> **DATASET EXTRACT**:
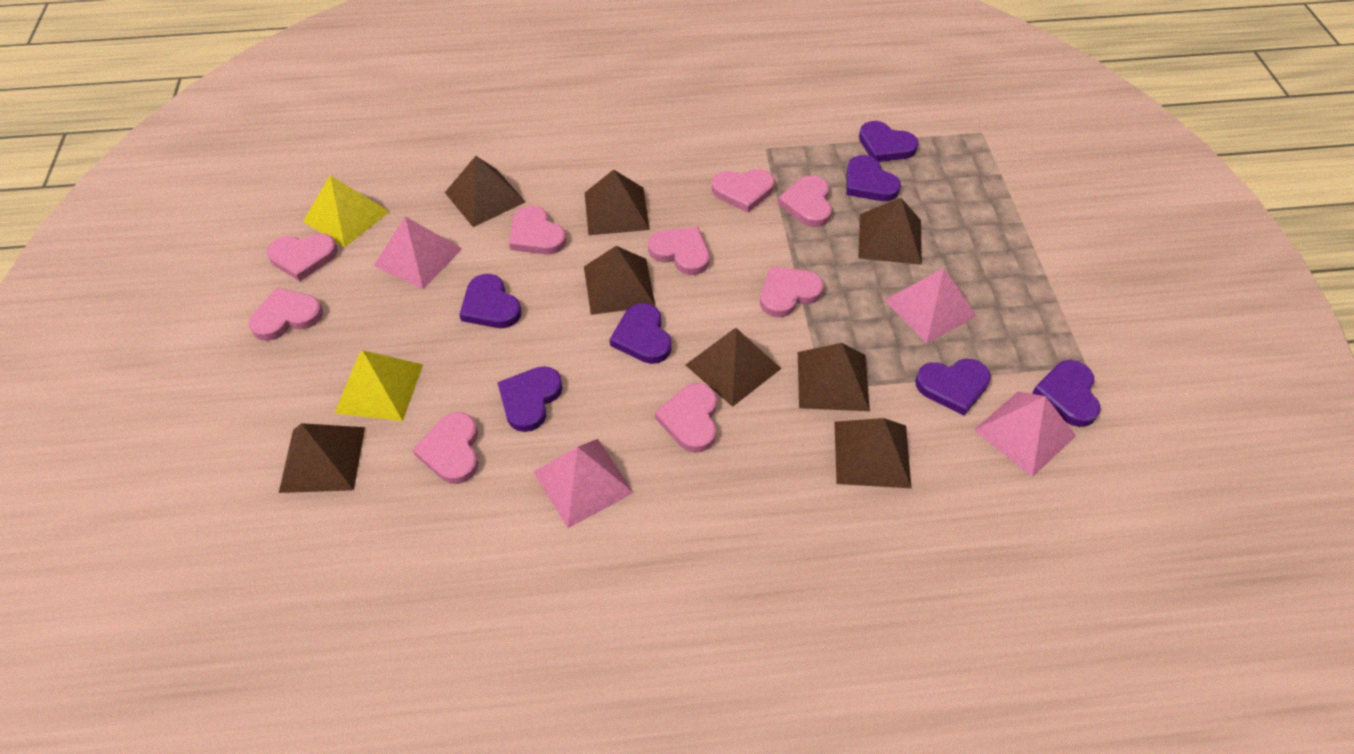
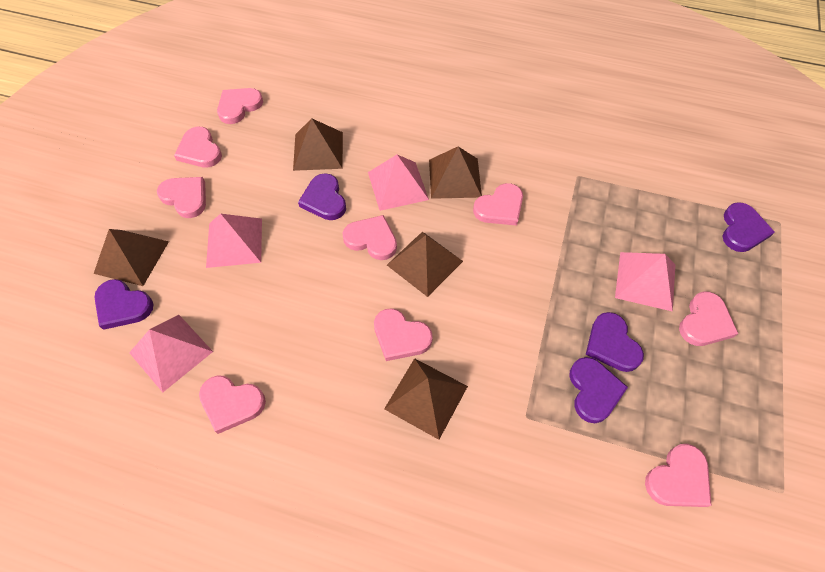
brown pyramid: 8 -> 5
purple heart: 7 -> 5
yellow pyramid: 2 -> 0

> **AIM OF THE EXERCISE**:
The answer must be the full listing above, copied exactly, with no pictures in it.

> **SOLUTION FOR THIS EXERCISE**:
brown pyramid: 8 -> 5
purple heart: 7 -> 5
yellow pyramid: 2 -> 0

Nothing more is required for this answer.